> [Data extract]:
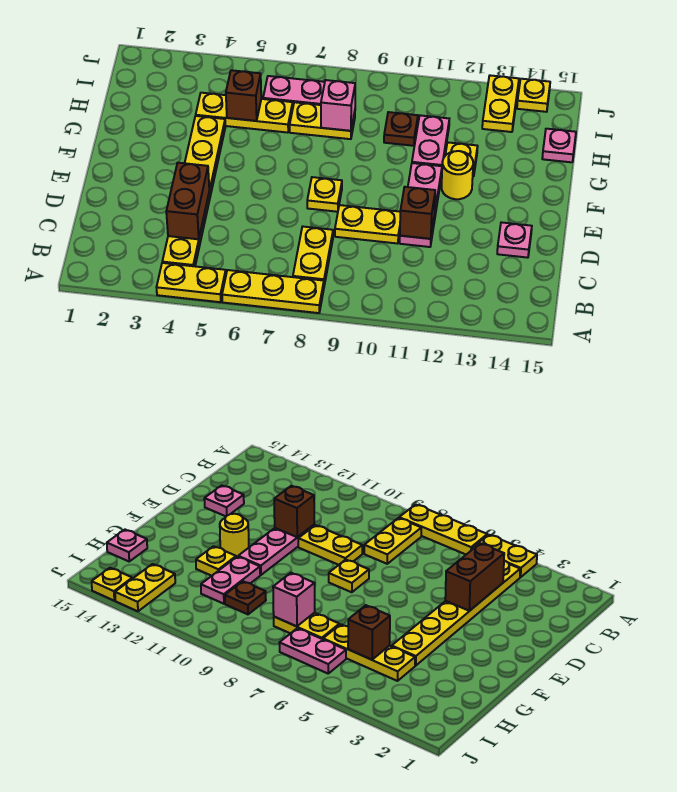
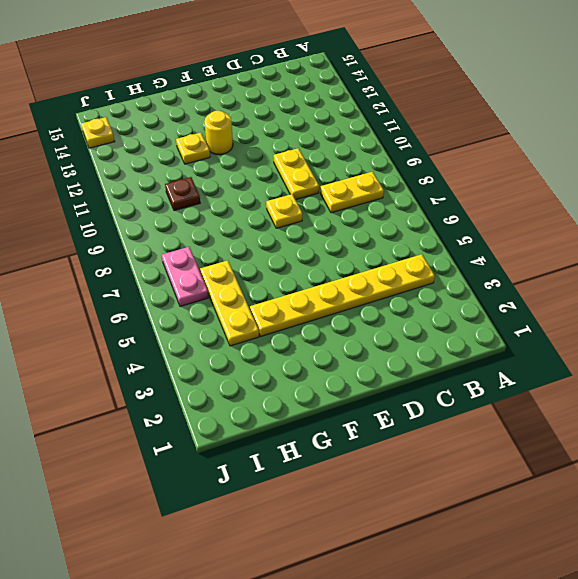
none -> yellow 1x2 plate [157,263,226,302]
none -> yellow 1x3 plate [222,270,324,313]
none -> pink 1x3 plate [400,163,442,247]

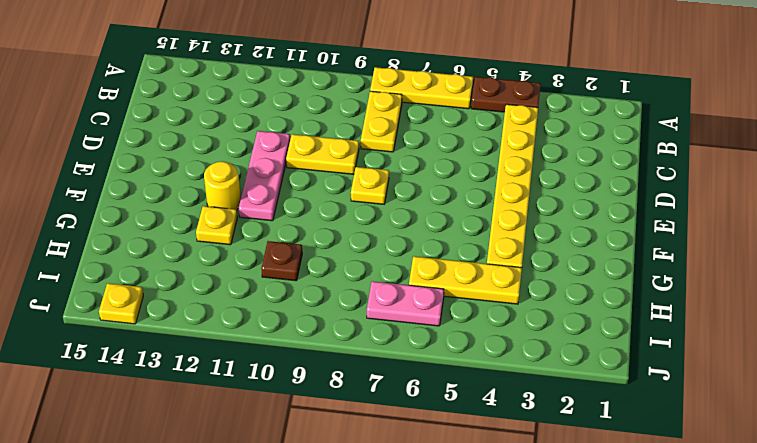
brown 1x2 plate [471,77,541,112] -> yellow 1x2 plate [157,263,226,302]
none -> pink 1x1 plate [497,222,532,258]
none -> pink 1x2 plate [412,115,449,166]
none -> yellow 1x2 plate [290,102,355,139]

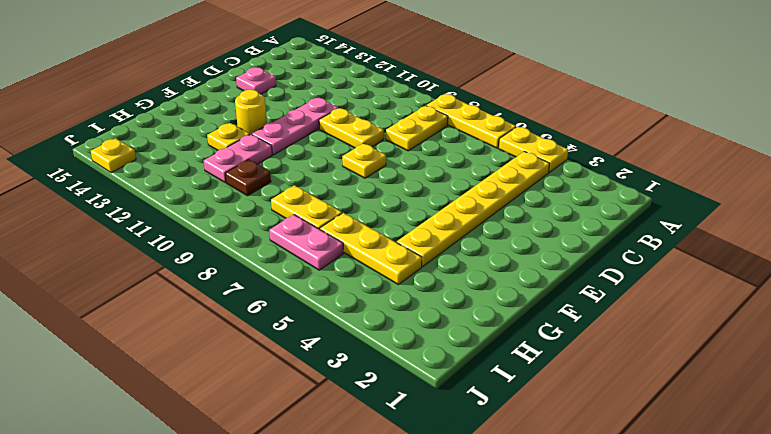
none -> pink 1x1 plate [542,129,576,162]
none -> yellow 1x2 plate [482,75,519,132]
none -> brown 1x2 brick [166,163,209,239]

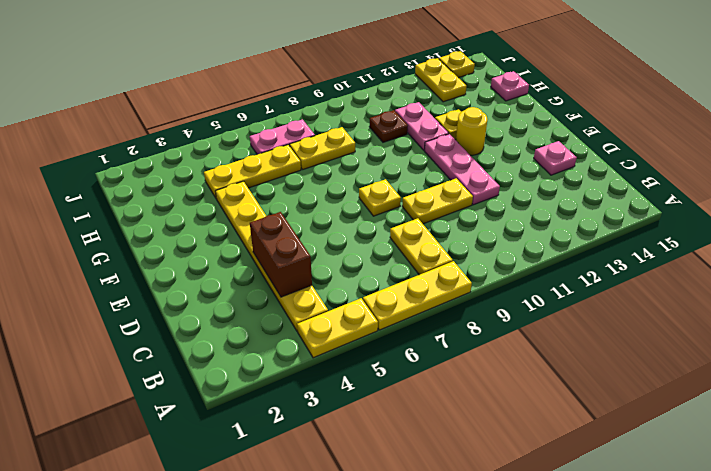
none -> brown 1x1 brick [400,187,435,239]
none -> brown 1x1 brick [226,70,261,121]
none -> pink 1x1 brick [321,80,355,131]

* * *

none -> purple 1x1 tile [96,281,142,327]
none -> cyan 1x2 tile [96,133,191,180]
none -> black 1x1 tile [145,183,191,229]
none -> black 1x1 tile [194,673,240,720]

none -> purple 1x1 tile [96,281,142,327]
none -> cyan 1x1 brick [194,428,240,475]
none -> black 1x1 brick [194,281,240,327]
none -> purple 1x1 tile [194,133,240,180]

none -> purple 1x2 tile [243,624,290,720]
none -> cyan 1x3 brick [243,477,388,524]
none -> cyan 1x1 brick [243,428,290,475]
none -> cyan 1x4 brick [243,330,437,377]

> [Task prompt]:
Wherever a line of the data above contains "purple", copy that line.

> [Solution]:
none -> purple 1x1 tile [96,281,142,327]
none -> purple 1x1 tile [96,281,142,327]
none -> purple 1x1 tile [194,133,240,180]
none -> purple 1x2 tile [243,624,290,720]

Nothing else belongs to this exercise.